(Object transformation records)
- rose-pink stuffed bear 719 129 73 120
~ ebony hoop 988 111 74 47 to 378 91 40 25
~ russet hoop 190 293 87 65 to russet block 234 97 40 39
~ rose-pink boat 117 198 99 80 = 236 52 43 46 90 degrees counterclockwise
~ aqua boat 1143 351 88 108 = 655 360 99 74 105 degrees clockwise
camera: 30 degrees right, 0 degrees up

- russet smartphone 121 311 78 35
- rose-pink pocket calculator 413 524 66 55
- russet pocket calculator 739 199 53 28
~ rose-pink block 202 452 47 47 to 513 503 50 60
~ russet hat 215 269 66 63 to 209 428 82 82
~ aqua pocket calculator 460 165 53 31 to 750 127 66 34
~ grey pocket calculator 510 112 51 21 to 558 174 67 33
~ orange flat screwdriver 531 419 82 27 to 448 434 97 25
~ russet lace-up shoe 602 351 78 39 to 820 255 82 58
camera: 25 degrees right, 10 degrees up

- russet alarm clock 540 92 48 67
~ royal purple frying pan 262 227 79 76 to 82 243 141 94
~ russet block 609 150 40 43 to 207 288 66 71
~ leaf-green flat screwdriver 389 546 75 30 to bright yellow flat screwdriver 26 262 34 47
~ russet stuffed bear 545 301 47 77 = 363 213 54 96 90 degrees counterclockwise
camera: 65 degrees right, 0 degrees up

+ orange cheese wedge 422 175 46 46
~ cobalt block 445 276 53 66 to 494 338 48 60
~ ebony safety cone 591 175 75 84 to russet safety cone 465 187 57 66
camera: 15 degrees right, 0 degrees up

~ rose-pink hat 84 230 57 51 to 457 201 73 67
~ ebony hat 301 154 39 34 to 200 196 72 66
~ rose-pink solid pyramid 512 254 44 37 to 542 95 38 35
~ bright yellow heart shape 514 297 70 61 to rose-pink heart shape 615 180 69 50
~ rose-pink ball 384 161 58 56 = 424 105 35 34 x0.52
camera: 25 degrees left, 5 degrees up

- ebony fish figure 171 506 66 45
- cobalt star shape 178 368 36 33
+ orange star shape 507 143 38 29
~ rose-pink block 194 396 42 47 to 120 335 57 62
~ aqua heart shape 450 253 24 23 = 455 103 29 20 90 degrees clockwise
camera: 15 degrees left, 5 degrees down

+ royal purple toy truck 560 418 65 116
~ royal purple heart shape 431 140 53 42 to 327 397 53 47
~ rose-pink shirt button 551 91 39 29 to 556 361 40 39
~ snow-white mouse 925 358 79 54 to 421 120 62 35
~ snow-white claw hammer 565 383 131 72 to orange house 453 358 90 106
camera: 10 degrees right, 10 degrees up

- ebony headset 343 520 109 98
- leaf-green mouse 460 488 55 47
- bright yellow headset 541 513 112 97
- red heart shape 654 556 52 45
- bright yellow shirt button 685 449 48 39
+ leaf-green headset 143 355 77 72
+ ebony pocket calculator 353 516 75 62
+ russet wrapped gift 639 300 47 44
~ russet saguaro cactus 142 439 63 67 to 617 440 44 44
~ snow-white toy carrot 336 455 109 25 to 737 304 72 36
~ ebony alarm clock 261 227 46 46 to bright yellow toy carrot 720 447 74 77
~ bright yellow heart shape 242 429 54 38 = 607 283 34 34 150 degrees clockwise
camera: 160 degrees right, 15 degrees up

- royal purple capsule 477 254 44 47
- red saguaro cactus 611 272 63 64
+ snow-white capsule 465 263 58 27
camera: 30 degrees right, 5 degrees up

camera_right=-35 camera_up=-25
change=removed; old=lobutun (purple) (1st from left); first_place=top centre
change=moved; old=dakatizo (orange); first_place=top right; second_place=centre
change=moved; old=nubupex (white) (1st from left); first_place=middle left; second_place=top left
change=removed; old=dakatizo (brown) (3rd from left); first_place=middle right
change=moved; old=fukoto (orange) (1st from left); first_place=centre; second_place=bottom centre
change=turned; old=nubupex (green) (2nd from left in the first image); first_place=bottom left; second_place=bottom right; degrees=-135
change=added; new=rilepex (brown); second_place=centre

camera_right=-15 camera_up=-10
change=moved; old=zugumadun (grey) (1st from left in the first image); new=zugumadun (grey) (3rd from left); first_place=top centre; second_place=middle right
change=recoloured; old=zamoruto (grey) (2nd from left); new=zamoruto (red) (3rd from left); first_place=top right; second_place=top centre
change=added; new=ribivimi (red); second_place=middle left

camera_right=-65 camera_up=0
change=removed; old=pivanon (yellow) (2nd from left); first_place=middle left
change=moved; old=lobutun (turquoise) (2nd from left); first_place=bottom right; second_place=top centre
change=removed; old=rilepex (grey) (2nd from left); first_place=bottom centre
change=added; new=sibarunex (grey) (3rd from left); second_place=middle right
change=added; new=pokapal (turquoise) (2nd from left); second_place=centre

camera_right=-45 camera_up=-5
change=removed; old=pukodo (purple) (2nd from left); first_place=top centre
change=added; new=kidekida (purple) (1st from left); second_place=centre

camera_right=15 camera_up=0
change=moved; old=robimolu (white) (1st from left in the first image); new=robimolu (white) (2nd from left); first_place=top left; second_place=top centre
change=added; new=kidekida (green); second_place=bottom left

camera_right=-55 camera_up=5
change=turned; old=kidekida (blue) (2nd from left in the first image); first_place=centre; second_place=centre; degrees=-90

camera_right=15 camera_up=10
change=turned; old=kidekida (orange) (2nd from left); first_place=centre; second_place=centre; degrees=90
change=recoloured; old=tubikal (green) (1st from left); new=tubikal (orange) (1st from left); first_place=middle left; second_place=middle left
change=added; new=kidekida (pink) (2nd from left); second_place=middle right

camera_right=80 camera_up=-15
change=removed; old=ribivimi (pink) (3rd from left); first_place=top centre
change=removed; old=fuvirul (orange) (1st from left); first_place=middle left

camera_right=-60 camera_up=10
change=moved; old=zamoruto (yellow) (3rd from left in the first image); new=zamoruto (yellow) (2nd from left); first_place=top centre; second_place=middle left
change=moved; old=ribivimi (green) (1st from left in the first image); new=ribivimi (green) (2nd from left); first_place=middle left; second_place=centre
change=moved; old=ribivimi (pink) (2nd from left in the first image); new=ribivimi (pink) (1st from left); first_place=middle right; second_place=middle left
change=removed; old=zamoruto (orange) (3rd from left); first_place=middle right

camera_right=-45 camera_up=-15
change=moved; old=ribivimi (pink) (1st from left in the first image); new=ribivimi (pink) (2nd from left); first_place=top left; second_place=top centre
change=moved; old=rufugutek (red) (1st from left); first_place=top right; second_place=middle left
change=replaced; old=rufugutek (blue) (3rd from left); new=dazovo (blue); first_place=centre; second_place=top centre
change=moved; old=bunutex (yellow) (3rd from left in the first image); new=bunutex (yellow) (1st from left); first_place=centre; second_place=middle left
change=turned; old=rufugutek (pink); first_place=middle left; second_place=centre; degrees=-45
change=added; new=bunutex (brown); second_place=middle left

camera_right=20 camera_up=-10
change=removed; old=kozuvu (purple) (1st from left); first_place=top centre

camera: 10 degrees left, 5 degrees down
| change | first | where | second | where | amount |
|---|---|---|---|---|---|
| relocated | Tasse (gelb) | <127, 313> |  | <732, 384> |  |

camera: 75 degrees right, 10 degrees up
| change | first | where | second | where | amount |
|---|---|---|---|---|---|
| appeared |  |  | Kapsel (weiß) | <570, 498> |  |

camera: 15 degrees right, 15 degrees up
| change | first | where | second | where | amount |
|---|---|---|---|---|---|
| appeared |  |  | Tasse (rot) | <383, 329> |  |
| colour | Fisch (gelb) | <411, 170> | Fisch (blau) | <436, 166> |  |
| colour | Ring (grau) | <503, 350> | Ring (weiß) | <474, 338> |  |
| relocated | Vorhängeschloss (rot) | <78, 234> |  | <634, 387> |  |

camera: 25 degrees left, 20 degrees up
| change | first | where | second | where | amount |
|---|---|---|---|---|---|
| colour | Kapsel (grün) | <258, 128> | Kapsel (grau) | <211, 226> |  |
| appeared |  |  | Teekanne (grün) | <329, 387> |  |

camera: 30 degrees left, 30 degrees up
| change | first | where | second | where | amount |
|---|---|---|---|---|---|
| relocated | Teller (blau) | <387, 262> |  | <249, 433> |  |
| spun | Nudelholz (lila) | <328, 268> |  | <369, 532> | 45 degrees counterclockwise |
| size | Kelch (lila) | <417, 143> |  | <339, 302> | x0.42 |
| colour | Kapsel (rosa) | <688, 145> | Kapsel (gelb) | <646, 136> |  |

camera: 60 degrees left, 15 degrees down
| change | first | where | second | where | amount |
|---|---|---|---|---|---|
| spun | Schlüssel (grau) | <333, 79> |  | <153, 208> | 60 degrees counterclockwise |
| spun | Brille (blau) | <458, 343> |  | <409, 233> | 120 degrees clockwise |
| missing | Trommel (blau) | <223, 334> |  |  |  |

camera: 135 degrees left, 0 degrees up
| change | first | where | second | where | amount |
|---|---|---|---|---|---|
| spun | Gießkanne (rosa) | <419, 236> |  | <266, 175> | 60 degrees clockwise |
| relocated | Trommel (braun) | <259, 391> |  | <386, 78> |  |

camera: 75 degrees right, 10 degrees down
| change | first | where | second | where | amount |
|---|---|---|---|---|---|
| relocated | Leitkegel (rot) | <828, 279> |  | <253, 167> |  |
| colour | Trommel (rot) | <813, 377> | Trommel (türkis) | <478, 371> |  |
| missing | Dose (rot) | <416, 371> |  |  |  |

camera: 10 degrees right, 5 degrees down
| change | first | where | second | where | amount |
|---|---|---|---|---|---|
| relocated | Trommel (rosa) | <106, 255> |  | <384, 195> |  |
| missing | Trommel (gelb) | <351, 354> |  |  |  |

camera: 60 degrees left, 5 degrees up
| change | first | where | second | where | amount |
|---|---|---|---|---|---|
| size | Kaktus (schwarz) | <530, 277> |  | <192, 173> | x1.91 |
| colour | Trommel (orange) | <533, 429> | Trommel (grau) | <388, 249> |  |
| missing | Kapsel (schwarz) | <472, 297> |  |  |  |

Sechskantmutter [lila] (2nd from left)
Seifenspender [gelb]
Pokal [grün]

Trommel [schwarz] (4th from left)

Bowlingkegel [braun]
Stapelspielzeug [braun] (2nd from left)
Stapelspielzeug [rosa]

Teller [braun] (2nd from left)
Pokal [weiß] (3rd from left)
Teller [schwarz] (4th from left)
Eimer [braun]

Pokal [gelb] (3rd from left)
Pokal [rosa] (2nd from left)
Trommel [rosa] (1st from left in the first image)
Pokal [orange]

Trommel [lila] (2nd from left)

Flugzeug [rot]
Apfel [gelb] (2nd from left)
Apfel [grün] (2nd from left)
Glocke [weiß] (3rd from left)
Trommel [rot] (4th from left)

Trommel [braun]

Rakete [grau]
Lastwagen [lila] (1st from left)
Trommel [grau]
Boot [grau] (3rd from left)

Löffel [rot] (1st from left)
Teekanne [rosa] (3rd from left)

Requirement
Count the lines of these entries that hold the string "dakatizo", and give only that number.

Exercise response
2